* WORK ITEM *
Only the lines from the one containing "cake (rose-pink) <776,293>" to the end of the data are wanted; print them exactly as they appear.

(Beginning of SOURCE MATERIAL)

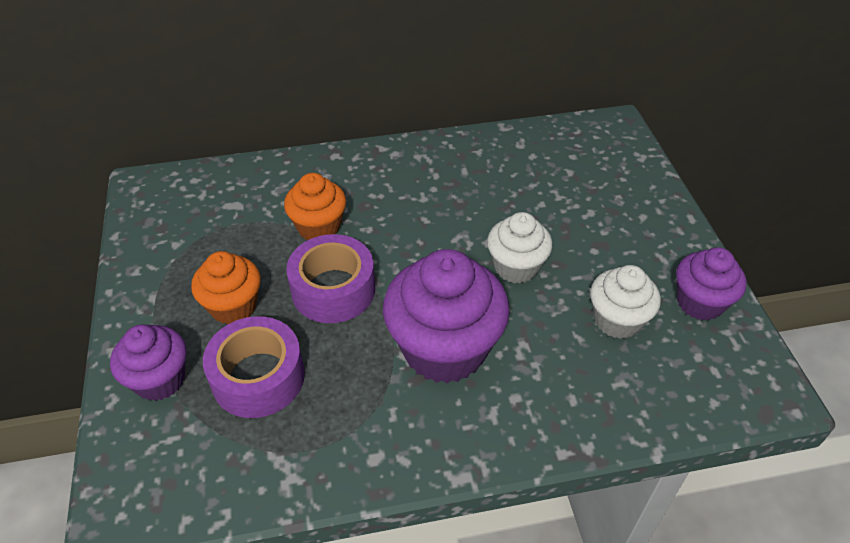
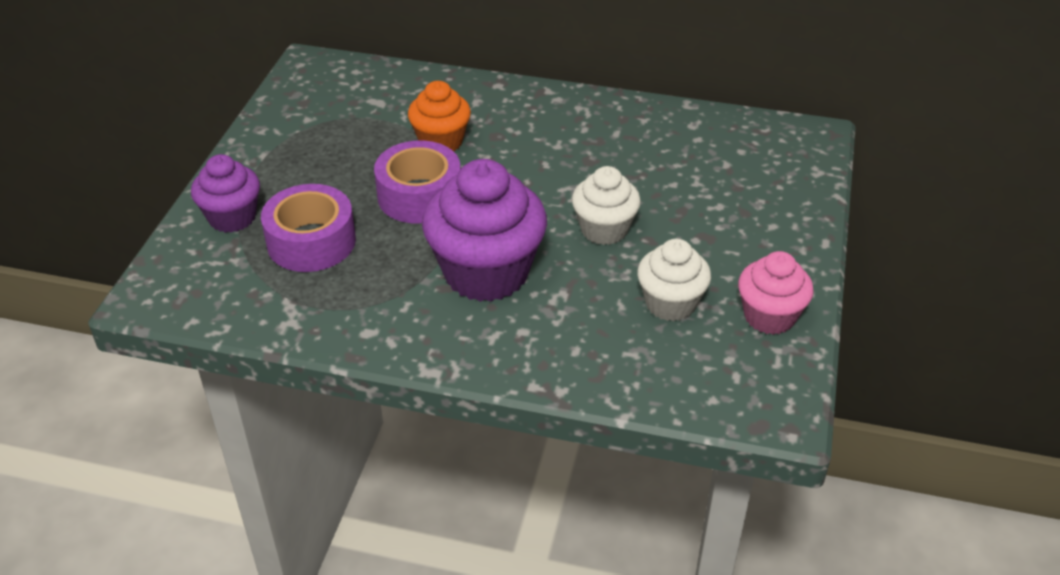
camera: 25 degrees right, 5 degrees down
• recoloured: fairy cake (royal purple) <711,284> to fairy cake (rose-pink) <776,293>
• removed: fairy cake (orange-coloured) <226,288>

(End of SOURCE MATERIAL)

* WRITTEN SOLUTION *
• recoloured: fairy cake (royal purple) <711,284> to fairy cake (rose-pink) <776,293>
• removed: fairy cake (orange-coloured) <226,288>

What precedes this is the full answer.